## Stored data entries

--- START ---

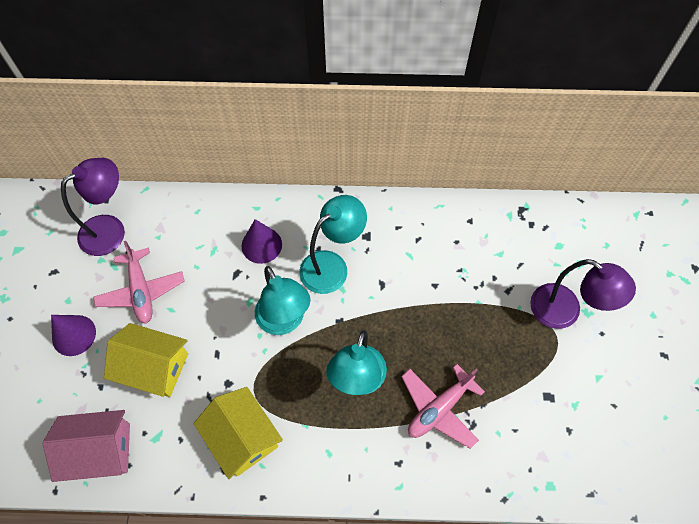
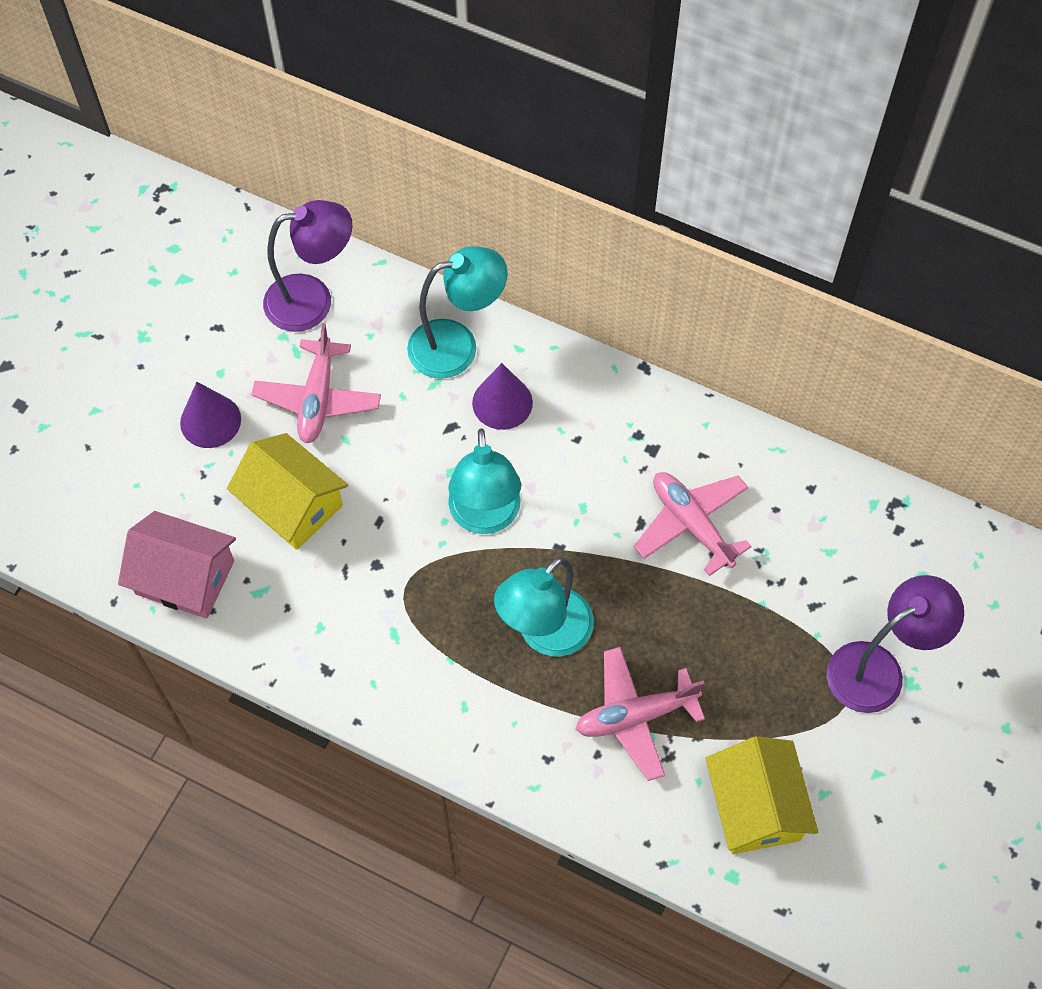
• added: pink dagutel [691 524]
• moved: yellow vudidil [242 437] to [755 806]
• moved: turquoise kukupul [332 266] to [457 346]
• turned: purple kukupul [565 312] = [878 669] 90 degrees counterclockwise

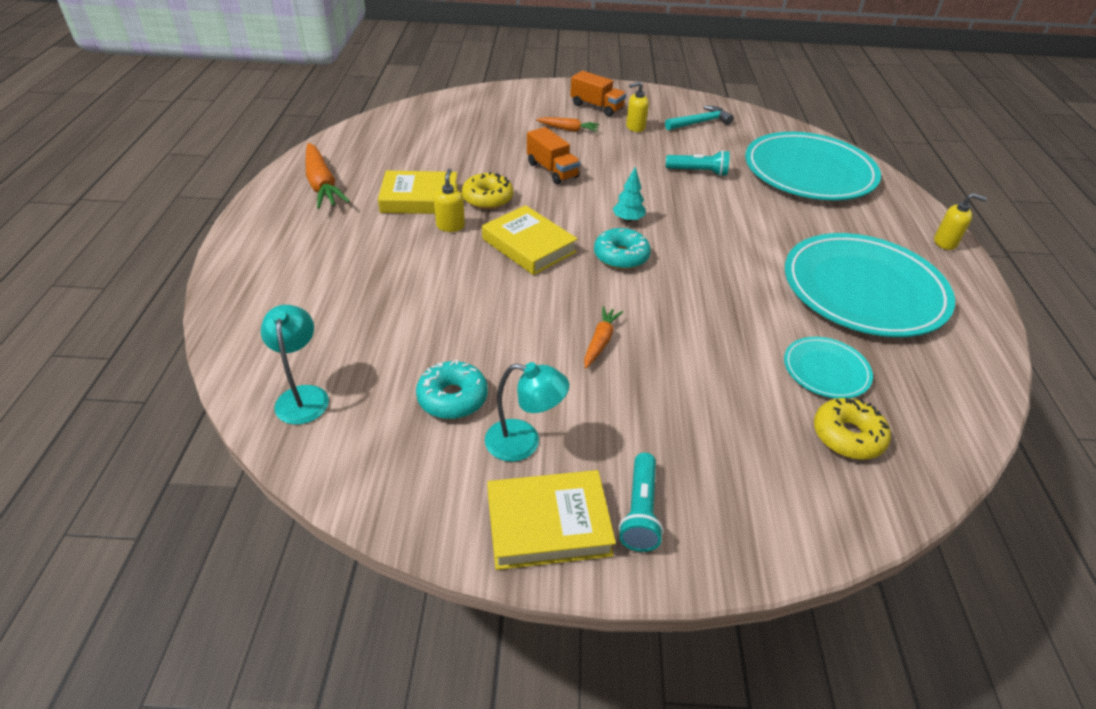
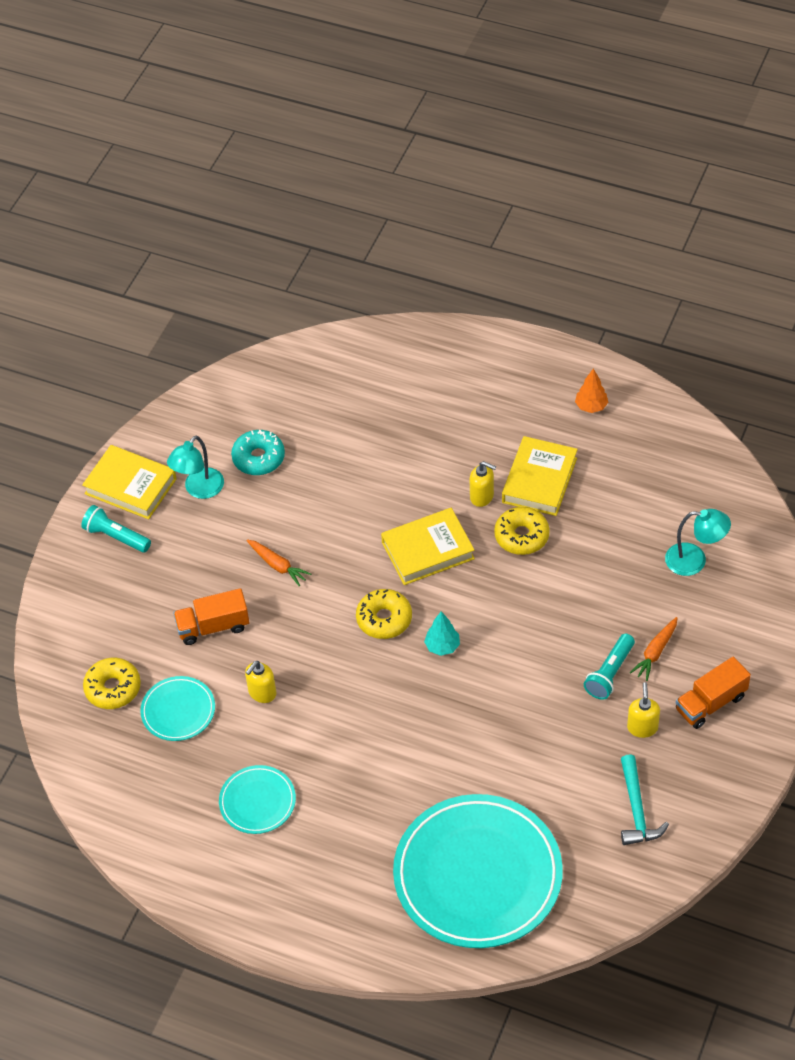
• moved: turquoise kukupul [303 396] to [694 560]
• moved: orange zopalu [552 170] to [213 626]
• moved: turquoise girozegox [698 172] to [609 673]
• moved: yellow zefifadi [945 242] to [262 693]
• replaced: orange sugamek [322 184] to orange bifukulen [591 406]
• recoloured: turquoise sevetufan [621 256] to yellow sevetufan [384 619]
• turned: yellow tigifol [548 524] = [130 486] 75 degrees counterclockwise
• resized: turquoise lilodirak [863 290] = [257 802] x0.47

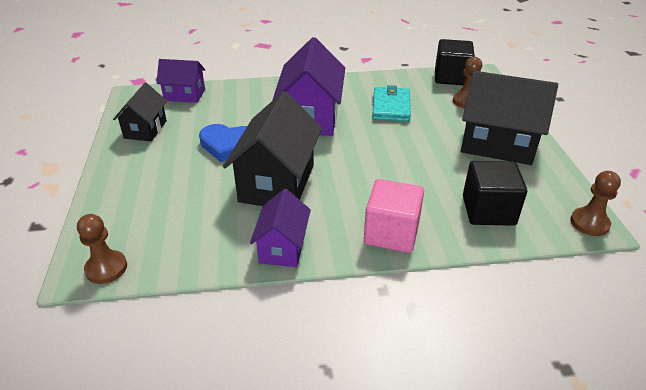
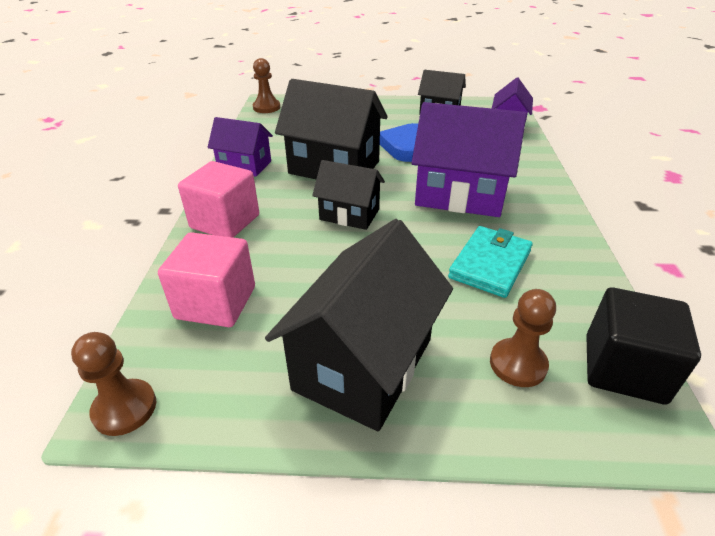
• added: black vudidil [349 214]
• recoloured: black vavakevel [488 210] to pink vavakevel [216 302]
• turned: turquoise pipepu [391 107] = [490 264] 75 degrees counterclockwise

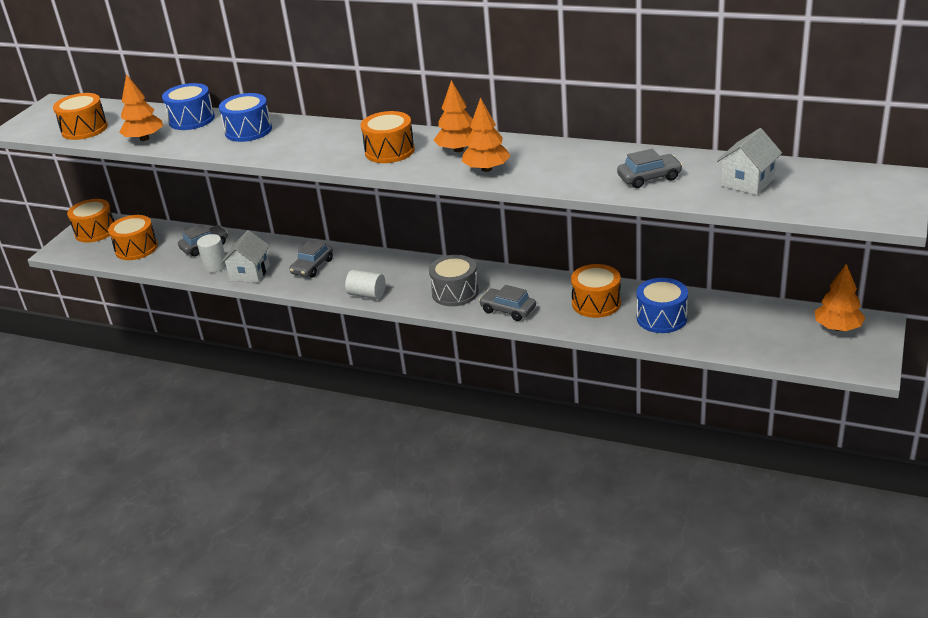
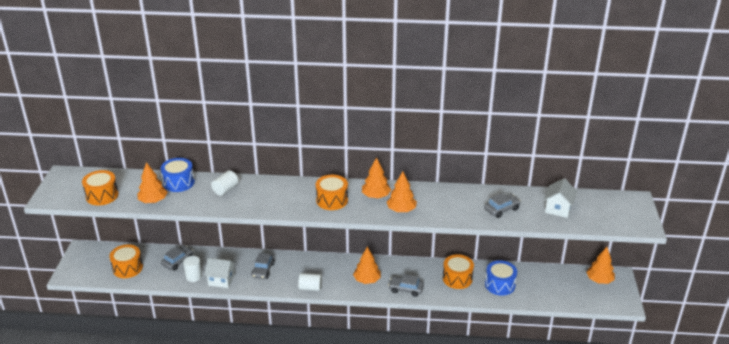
• removed: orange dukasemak [95 231]
• replaced: blue dukasemak [248 131] to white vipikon [225 189]
• replaced: grey dukasemak [455 292] to orange bifukulen [367 280]
• turned: white vudidil [250 273] = [221 280] 75 degrees counterclockwise

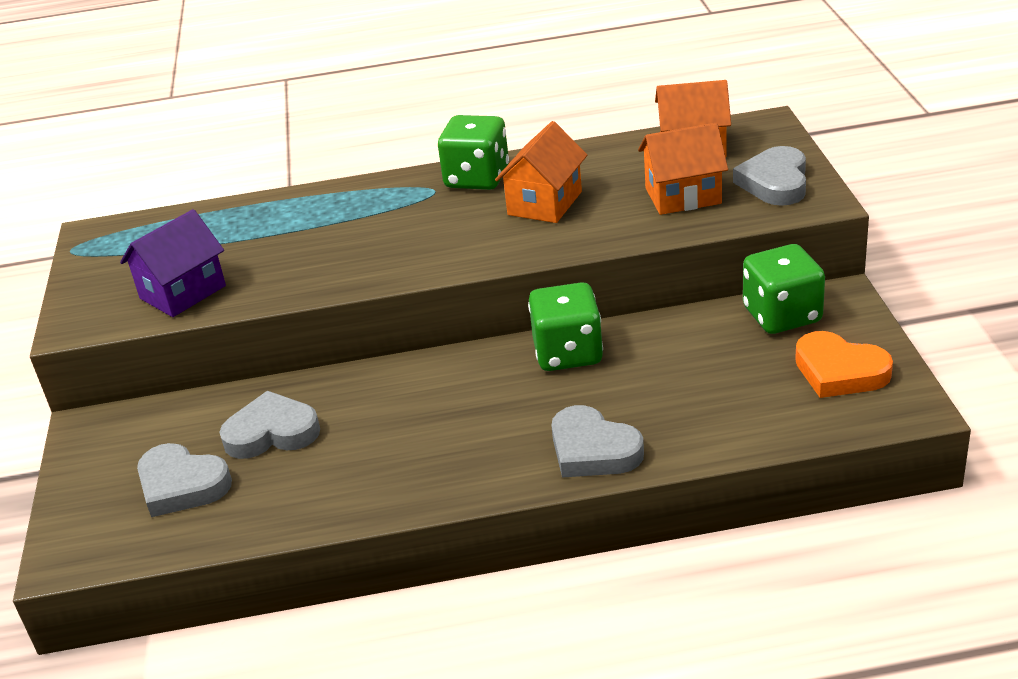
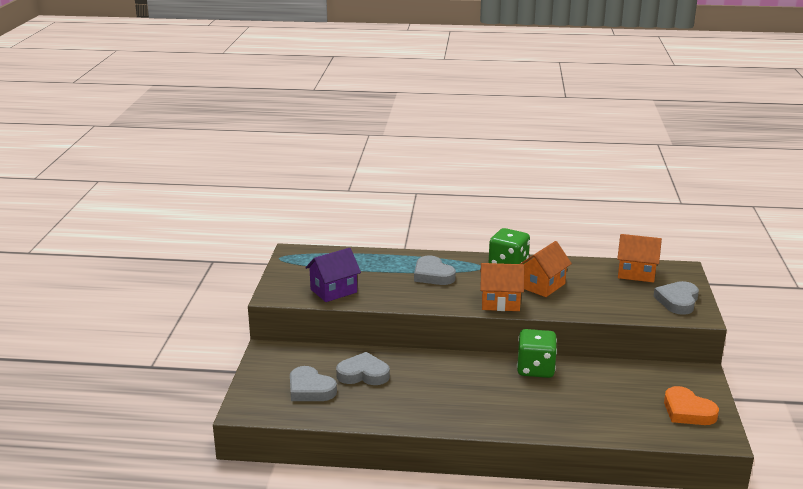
• removed: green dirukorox [782 315]
• moved: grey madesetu [593 450] to [433 275]
• moved: orange vudidil [683 196] to [500 302]

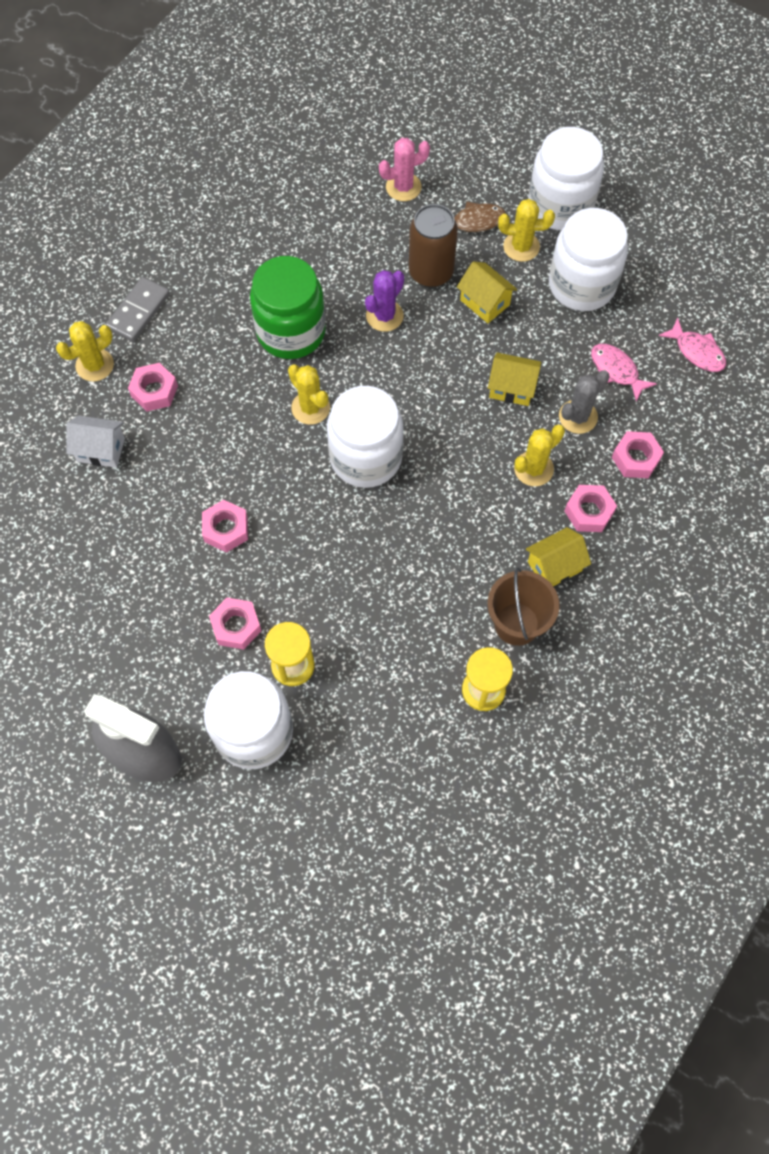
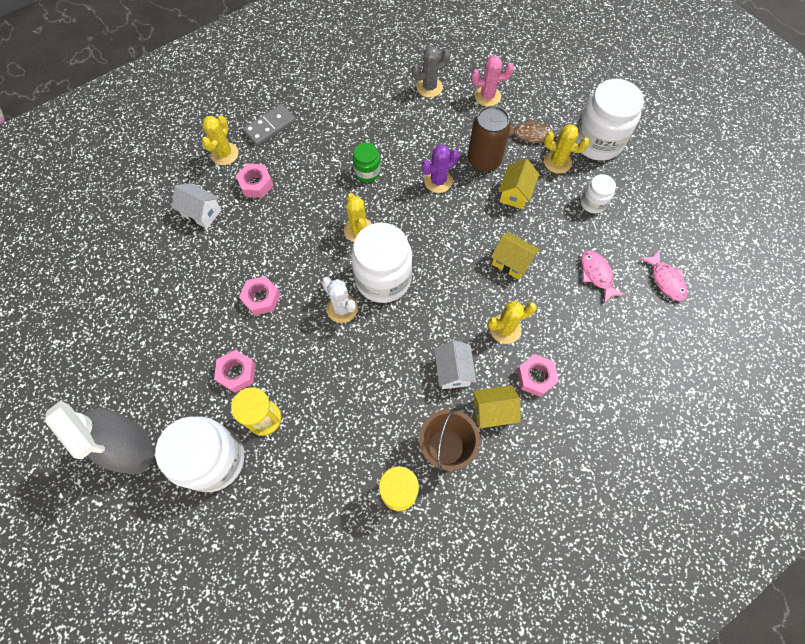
• removed: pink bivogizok [635 458]
• added: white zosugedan [342 308]
• added: white vudidil [453 371]
• moved: grey zosugedan [578 417] to [429 87]
• turned: yellow zosugedan [95 365] = [224 154] 60 degrees counterclockwise
• turned: yellow vudidil [485 302] = [515 193] 45 degrees clockwise
• resized: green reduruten [291 332] = [367 172] x0.50
• resized: white reduruten [581 285] = [593 203] x0.50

--- END ---

## What to do
Please copy every record above exactly, but leave the pictures out.

## Exercise solution
• added: pink dagutel [691 524]
• moved: yellow vudidil [242 437] to [755 806]
• moved: turquoise kukupul [332 266] to [457 346]
• turned: purple kukupul [565 312] = [878 669] 90 degrees counterclockwise

• moved: turquoise kukupul [303 396] to [694 560]
• moved: orange zopalu [552 170] to [213 626]
• moved: turquoise girozegox [698 172] to [609 673]
• moved: yellow zefifadi [945 242] to [262 693]
• replaced: orange sugamek [322 184] to orange bifukulen [591 406]
• recoloured: turquoise sevetufan [621 256] to yellow sevetufan [384 619]
• turned: yellow tigifol [548 524] = [130 486] 75 degrees counterclockwise
• resized: turquoise lilodirak [863 290] = [257 802] x0.47

• added: black vudidil [349 214]
• recoloured: black vavakevel [488 210] to pink vavakevel [216 302]
• turned: turquoise pipepu [391 107] = [490 264] 75 degrees counterclockwise

• removed: orange dukasemak [95 231]
• replaced: blue dukasemak [248 131] to white vipikon [225 189]
• replaced: grey dukasemak [455 292] to orange bifukulen [367 280]
• turned: white vudidil [250 273] = [221 280] 75 degrees counterclockwise

• removed: green dirukorox [782 315]
• moved: grey madesetu [593 450] to [433 275]
• moved: orange vudidil [683 196] to [500 302]

• removed: pink bivogizok [635 458]
• added: white zosugedan [342 308]
• added: white vudidil [453 371]
• moved: grey zosugedan [578 417] to [429 87]
• turned: yellow zosugedan [95 365] = [224 154] 60 degrees counterclockwise
• turned: yellow vudidil [485 302] = [515 193] 45 degrees clockwise
• resized: green reduruten [291 332] = [367 172] x0.50
• resized: white reduruten [581 285] = [593 203] x0.50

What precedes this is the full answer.